What is being asked: Your response should consist of the records below, repeated exactly.

Dataset records:
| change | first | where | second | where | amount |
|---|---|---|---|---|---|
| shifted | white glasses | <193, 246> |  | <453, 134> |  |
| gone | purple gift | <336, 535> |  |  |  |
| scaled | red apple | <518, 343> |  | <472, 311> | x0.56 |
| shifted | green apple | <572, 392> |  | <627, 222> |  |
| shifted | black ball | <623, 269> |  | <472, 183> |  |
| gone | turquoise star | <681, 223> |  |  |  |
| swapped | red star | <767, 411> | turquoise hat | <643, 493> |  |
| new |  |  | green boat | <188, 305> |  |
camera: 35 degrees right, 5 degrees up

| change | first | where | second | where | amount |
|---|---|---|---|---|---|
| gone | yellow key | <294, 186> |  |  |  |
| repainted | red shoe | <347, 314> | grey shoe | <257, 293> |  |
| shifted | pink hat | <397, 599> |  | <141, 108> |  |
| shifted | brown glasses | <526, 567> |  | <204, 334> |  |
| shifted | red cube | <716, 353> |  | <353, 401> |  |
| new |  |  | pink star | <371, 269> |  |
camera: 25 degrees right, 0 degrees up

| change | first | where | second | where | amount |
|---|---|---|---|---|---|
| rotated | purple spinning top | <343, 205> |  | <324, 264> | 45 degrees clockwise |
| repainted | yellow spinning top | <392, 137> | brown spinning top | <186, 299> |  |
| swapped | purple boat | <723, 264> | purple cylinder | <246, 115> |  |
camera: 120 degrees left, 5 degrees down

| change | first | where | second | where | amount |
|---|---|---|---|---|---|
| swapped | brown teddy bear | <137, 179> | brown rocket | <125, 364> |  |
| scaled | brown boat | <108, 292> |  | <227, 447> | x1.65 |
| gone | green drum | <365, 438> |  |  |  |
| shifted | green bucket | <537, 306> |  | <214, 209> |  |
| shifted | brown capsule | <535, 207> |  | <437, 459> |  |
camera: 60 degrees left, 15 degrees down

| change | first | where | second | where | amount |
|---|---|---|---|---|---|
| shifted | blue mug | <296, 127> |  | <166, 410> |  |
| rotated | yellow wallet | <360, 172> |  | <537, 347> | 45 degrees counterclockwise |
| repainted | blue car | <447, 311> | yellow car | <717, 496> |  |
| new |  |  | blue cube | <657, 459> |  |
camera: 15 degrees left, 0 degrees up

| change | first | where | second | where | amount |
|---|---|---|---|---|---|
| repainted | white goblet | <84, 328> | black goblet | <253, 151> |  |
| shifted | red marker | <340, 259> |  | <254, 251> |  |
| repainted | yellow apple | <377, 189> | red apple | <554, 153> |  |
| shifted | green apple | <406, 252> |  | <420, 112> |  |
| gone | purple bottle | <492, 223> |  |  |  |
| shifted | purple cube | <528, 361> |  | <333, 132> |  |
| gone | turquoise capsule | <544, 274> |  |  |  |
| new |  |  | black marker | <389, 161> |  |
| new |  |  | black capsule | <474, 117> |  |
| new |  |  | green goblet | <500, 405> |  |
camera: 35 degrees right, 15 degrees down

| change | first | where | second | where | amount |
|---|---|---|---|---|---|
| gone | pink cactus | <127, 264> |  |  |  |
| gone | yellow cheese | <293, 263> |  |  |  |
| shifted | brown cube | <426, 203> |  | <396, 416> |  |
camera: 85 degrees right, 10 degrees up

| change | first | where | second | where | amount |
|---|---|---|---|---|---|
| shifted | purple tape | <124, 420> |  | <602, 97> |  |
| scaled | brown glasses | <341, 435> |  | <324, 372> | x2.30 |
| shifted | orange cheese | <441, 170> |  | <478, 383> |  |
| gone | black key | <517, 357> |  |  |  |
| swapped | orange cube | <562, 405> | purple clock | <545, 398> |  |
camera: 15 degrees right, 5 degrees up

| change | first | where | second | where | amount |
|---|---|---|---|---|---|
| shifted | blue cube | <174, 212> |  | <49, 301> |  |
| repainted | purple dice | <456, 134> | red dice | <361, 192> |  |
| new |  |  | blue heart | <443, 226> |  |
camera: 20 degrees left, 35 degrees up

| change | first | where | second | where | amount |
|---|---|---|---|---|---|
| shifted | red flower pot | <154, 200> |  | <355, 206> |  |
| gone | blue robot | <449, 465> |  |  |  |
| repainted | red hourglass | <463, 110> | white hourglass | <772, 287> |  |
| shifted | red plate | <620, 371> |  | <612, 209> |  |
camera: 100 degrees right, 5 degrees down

Output:
| change | first | where | second | where | amount |
|---|---|---|---|---|---|
| shifted | white glasses | <193, 246> |  | <453, 134> |  |
| gone | purple gift | <336, 535> |  |  |  |
| scaled | red apple | <518, 343> |  | <472, 311> | x0.56 |
| shifted | green apple | <572, 392> |  | <627, 222> |  |
| shifted | black ball | <623, 269> |  | <472, 183> |  |
| gone | turquoise star | <681, 223> |  |  |  |
| swapped | red star | <767, 411> | turquoise hat | <643, 493> |  |
| new |  |  | green boat | <188, 305> |  |
camera: 35 degrees right, 5 degrees up

| change | first | where | second | where | amount |
|---|---|---|---|---|---|
| gone | yellow key | <294, 186> |  |  |  |
| repainted | red shoe | <347, 314> | grey shoe | <257, 293> |  |
| shifted | pink hat | <397, 599> |  | <141, 108> |  |
| shifted | brown glasses | <526, 567> |  | <204, 334> |  |
| shifted | red cube | <716, 353> |  | <353, 401> |  |
| new |  |  | pink star | <371, 269> |  |
camera: 25 degrees right, 0 degrees up

| change | first | where | second | where | amount |
|---|---|---|---|---|---|
| rotated | purple spinning top | <343, 205> |  | <324, 264> | 45 degrees clockwise |
| repainted | yellow spinning top | <392, 137> | brown spinning top | <186, 299> |  |
| swapped | purple boat | <723, 264> | purple cylinder | <246, 115> |  |
camera: 120 degrees left, 5 degrees down

| change | first | where | second | where | amount |
|---|---|---|---|---|---|
| swapped | brown teddy bear | <137, 179> | brown rocket | <125, 364> |  |
| scaled | brown boat | <108, 292> |  | <227, 447> | x1.65 |
| gone | green drum | <365, 438> |  |  |  |
| shifted | green bucket | <537, 306> |  | <214, 209> |  |
| shifted | brown capsule | <535, 207> |  | <437, 459> |  |
camera: 60 degrees left, 15 degrees down

| change | first | where | second | where | amount |
|---|---|---|---|---|---|
| shifted | blue mug | <296, 127> |  | <166, 410> |  |
| rotated | yellow wallet | <360, 172> |  | <537, 347> | 45 degrees counterclockwise |
| repainted | blue car | <447, 311> | yellow car | <717, 496> |  |
| new |  |  | blue cube | <657, 459> |  |
camera: 15 degrees left, 0 degrees up

| change | first | where | second | where | amount |
|---|---|---|---|---|---|
| repainted | white goblet | <84, 328> | black goblet | <253, 151> |  |
| shifted | red marker | <340, 259> |  | <254, 251> |  |
| repainted | yellow apple | <377, 189> | red apple | <554, 153> |  |
| shifted | green apple | <406, 252> |  | <420, 112> |  |
| gone | purple bottle | <492, 223> |  |  |  |
| shifted | purple cube | <528, 361> |  | <333, 132> |  |
| gone | turquoise capsule | <544, 274> |  |  |  |
| new |  |  | black marker | <389, 161> |  |
| new |  |  | black capsule | <474, 117> |  |
| new |  |  | green goblet | <500, 405> |  |
camera: 35 degrees right, 15 degrees down

| change | first | where | second | where | amount |
|---|---|---|---|---|---|
| gone | pink cactus | <127, 264> |  |  |  |
| gone | yellow cheese | <293, 263> |  |  |  |
| shifted | brown cube | <426, 203> |  | <396, 416> |  |
camera: 85 degrees right, 10 degrees up

| change | first | where | second | where | amount |
|---|---|---|---|---|---|
| shifted | purple tape | <124, 420> |  | <602, 97> |  |
| scaled | brown glasses | <341, 435> |  | <324, 372> | x2.30 |
| shifted | orange cheese | <441, 170> |  | <478, 383> |  |
| gone | black key | <517, 357> |  |  |  |
| swapped | orange cube | <562, 405> | purple clock | <545, 398> |  |
camera: 15 degrees right, 5 degrees up

| change | first | where | second | where | amount |
|---|---|---|---|---|---|
| shifted | blue cube | <174, 212> |  | <49, 301> |  |
| repainted | purple dice | <456, 134> | red dice | <361, 192> |  |
| new |  |  | blue heart | <443, 226> |  |
camera: 20 degrees left, 35 degrees up

| change | first | where | second | where | amount |
|---|---|---|---|---|---|
| shifted | red flower pot | <154, 200> |  | <355, 206> |  |
| gone | blue robot | <449, 465> |  |  |  |
| repainted | red hourglass | <463, 110> | white hourglass | <772, 287> |  |
| shifted | red plate | <620, 371> |  | <612, 209> |  |
camera: 100 degrees right, 5 degrees down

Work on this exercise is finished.